* **DATA FOR THIS EXERCISE**:
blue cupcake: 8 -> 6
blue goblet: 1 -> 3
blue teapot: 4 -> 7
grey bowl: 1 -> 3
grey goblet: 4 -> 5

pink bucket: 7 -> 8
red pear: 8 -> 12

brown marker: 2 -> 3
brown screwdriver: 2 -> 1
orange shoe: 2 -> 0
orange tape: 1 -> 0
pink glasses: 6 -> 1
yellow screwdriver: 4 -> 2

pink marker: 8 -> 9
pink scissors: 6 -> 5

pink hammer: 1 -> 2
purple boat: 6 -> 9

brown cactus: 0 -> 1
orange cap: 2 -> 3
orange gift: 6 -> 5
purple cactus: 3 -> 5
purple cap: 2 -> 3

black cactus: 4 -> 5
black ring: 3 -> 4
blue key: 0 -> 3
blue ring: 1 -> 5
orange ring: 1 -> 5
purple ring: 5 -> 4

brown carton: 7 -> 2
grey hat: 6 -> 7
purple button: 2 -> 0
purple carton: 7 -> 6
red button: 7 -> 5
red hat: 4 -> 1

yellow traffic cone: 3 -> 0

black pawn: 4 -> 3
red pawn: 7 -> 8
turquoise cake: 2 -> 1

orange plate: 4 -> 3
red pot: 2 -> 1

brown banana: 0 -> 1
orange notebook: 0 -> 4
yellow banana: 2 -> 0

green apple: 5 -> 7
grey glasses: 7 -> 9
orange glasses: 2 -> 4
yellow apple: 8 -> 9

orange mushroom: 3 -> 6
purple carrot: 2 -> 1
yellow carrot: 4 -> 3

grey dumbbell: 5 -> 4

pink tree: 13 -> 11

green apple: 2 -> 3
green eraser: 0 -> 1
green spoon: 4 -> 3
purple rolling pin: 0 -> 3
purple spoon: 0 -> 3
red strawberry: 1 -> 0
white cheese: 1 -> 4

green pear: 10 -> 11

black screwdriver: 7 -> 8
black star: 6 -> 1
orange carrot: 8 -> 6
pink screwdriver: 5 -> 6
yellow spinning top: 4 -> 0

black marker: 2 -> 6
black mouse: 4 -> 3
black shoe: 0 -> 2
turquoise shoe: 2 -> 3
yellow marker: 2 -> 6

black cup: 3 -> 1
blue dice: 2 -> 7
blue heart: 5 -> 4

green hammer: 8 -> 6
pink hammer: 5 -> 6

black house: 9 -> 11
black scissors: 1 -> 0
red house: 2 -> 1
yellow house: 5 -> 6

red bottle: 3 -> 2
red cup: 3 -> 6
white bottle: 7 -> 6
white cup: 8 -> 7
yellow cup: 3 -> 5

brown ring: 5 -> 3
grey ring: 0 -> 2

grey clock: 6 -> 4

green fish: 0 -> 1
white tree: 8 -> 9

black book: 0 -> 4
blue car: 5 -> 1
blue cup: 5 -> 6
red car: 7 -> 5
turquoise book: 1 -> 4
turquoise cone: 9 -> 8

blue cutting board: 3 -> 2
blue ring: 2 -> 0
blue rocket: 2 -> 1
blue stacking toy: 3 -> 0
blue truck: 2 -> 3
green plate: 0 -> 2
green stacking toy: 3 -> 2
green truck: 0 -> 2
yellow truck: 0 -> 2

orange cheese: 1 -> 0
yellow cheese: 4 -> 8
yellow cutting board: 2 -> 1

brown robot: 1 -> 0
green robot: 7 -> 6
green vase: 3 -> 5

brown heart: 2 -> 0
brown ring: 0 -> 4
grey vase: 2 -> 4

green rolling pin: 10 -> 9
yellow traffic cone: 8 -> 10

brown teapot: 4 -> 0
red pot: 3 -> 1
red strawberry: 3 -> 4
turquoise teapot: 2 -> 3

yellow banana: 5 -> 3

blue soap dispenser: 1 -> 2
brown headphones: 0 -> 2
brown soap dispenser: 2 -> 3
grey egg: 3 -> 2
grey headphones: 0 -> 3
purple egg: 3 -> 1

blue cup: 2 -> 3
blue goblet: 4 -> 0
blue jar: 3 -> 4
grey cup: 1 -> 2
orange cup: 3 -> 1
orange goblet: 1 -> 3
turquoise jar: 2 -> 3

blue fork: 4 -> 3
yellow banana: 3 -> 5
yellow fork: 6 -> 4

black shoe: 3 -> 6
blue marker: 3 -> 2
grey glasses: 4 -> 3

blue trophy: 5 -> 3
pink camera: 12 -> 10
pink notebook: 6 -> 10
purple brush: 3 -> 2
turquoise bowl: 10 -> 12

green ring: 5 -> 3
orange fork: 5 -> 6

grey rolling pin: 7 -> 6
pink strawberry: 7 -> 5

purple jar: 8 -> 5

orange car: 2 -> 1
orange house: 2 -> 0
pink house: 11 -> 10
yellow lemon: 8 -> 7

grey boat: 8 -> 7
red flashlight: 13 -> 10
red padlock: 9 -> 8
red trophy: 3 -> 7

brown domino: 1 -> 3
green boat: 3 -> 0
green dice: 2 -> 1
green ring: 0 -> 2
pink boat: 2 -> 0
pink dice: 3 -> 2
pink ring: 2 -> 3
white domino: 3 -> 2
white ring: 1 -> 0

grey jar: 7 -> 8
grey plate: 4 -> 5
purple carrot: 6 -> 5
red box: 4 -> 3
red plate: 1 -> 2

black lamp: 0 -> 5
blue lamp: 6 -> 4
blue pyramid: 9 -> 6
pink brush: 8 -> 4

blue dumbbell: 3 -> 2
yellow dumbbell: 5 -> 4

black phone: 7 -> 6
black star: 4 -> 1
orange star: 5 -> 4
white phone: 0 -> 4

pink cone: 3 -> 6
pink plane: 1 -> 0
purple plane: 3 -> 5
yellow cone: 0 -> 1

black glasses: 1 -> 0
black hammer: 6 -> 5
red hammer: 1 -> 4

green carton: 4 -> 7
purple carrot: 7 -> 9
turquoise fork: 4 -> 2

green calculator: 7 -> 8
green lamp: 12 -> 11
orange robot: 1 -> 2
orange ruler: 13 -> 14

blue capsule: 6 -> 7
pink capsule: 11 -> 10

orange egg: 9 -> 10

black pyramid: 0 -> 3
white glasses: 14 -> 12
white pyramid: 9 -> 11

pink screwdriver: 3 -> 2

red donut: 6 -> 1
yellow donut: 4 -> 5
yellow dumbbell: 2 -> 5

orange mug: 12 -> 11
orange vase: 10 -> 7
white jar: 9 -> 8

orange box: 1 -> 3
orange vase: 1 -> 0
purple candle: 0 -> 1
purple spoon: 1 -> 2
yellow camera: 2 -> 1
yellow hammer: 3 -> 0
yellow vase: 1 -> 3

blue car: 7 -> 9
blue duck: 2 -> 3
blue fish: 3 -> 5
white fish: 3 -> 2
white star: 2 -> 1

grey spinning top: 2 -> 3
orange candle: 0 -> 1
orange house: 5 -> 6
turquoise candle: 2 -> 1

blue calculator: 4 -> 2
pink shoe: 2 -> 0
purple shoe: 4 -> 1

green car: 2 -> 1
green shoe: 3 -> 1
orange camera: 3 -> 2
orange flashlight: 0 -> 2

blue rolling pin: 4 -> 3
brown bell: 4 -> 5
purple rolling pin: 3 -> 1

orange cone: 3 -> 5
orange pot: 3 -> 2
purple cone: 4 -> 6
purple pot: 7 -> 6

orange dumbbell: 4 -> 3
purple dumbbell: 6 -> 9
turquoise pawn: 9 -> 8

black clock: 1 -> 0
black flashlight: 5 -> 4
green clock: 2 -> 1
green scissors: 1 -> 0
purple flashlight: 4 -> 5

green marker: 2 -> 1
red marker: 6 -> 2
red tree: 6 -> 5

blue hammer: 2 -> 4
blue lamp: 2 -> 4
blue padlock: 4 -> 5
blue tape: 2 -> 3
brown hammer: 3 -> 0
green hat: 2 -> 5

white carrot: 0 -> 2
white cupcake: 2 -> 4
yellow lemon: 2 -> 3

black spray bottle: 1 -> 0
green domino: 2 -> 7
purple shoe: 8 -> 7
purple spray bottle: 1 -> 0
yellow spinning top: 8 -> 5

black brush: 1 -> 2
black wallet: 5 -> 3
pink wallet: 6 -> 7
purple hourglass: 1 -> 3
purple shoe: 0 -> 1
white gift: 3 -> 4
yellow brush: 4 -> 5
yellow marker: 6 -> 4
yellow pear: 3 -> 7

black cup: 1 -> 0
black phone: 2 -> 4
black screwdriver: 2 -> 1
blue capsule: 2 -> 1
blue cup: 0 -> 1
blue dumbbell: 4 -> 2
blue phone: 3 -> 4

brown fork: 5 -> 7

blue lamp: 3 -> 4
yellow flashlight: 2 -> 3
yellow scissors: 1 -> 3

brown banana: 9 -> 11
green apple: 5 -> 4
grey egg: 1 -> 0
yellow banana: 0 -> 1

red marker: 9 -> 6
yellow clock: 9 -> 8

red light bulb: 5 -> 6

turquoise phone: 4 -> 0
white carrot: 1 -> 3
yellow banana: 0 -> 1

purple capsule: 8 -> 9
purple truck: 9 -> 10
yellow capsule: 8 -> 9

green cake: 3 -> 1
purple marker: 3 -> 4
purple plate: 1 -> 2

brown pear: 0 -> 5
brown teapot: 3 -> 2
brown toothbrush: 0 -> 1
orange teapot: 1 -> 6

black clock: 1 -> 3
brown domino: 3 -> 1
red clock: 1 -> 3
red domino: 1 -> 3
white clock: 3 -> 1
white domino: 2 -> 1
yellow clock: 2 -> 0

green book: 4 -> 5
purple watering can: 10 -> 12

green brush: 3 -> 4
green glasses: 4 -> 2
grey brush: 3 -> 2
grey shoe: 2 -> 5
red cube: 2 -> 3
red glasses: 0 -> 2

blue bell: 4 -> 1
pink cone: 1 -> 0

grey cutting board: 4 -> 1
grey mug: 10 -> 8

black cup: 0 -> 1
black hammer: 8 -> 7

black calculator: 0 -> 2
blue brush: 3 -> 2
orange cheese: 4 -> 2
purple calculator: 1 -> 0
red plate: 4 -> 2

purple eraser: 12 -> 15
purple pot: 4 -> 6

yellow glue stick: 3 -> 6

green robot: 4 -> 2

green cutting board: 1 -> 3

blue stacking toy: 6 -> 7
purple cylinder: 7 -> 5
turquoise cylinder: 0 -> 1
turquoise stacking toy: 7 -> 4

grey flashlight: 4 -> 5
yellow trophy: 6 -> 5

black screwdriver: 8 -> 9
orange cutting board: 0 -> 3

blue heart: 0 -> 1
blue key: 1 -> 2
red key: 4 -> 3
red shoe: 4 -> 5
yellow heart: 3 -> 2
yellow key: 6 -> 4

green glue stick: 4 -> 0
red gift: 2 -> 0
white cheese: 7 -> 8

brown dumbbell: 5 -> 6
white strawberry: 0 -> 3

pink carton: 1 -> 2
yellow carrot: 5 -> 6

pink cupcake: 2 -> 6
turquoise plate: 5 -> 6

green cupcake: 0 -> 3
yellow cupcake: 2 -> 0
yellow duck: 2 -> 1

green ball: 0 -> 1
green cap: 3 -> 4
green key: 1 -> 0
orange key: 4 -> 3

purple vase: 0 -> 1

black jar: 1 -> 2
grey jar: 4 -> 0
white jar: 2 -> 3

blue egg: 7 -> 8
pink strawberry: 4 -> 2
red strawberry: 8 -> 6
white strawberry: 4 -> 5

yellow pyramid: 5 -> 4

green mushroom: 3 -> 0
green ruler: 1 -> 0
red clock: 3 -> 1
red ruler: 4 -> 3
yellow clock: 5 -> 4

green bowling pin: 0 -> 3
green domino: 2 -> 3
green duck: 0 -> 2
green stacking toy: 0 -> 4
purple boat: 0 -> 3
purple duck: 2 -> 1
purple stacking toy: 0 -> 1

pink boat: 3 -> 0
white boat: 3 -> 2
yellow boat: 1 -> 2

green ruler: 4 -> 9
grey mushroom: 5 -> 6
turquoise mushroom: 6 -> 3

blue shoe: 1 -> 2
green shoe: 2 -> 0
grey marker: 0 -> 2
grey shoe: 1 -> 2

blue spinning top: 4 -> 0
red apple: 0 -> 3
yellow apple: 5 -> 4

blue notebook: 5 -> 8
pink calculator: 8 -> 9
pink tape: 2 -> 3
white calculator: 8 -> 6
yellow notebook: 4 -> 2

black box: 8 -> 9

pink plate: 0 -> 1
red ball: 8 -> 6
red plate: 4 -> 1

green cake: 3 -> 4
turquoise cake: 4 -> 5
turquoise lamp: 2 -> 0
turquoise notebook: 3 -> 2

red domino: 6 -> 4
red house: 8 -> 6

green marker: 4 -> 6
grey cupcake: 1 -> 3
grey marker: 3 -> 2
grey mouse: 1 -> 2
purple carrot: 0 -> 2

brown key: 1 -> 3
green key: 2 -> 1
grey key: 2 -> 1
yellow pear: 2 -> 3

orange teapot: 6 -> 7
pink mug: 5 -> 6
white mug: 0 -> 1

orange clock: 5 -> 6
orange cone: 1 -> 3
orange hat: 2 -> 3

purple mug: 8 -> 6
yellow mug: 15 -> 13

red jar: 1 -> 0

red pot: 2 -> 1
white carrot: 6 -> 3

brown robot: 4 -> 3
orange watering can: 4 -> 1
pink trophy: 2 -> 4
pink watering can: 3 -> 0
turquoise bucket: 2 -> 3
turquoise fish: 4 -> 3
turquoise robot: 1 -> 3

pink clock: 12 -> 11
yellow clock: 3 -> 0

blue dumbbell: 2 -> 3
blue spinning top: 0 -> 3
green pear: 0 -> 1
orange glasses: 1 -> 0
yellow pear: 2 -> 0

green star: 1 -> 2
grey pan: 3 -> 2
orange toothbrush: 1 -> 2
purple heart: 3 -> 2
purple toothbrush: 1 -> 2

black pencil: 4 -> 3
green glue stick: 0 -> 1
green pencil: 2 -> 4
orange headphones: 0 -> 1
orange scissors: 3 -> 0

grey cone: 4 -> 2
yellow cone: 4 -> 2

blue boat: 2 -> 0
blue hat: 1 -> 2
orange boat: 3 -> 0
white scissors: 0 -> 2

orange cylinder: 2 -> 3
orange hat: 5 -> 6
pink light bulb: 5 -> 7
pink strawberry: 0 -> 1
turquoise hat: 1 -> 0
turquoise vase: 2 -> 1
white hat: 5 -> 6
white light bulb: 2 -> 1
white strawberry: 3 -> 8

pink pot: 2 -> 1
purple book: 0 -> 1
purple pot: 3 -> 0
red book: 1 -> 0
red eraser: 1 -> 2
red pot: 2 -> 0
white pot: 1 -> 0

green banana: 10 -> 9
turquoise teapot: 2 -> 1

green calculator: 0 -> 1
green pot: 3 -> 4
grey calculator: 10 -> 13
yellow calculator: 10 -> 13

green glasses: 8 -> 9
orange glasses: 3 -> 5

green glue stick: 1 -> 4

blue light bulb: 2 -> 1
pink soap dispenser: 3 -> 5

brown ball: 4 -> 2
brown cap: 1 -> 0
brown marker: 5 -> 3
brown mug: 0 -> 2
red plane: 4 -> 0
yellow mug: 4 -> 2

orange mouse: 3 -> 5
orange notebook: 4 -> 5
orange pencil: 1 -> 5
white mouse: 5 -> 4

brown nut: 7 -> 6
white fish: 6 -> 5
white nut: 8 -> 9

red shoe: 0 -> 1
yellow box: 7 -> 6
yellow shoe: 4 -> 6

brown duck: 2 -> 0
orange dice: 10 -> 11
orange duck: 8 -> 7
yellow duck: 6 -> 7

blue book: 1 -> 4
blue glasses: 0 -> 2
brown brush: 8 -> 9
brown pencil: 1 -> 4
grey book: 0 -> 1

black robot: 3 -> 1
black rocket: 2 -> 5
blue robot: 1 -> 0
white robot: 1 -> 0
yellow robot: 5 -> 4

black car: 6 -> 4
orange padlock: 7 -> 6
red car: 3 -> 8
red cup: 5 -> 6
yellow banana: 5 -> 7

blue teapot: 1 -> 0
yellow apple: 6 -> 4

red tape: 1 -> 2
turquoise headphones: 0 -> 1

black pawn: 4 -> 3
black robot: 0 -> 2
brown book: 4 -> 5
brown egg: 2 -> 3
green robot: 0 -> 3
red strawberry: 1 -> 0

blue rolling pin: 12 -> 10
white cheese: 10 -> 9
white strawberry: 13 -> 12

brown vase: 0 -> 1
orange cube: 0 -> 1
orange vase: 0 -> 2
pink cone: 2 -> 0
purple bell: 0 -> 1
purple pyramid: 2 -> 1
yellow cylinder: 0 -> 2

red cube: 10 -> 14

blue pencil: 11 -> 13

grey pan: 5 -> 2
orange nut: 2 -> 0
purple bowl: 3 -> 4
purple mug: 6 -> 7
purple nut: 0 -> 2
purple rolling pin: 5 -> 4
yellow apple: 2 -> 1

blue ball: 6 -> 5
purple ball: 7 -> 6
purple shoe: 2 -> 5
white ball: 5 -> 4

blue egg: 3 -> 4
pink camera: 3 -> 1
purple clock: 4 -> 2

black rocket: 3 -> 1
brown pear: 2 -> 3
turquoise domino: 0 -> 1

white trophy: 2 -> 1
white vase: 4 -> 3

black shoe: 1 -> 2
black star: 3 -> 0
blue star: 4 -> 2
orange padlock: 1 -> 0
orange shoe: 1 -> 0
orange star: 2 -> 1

* **WHAT THE EXERCISE ASKS**: Of the entries above, transcribe exactly those lines that fall between the line containing "grey flashlight: 4 -> 5" and the line containing "yellow carrot: 5 -> 6", together with those two lines.

* **ANSWER TO THE PROBLEM**:
grey flashlight: 4 -> 5
yellow trophy: 6 -> 5

black screwdriver: 8 -> 9
orange cutting board: 0 -> 3

blue heart: 0 -> 1
blue key: 1 -> 2
red key: 4 -> 3
red shoe: 4 -> 5
yellow heart: 3 -> 2
yellow key: 6 -> 4

green glue stick: 4 -> 0
red gift: 2 -> 0
white cheese: 7 -> 8

brown dumbbell: 5 -> 6
white strawberry: 0 -> 3

pink carton: 1 -> 2
yellow carrot: 5 -> 6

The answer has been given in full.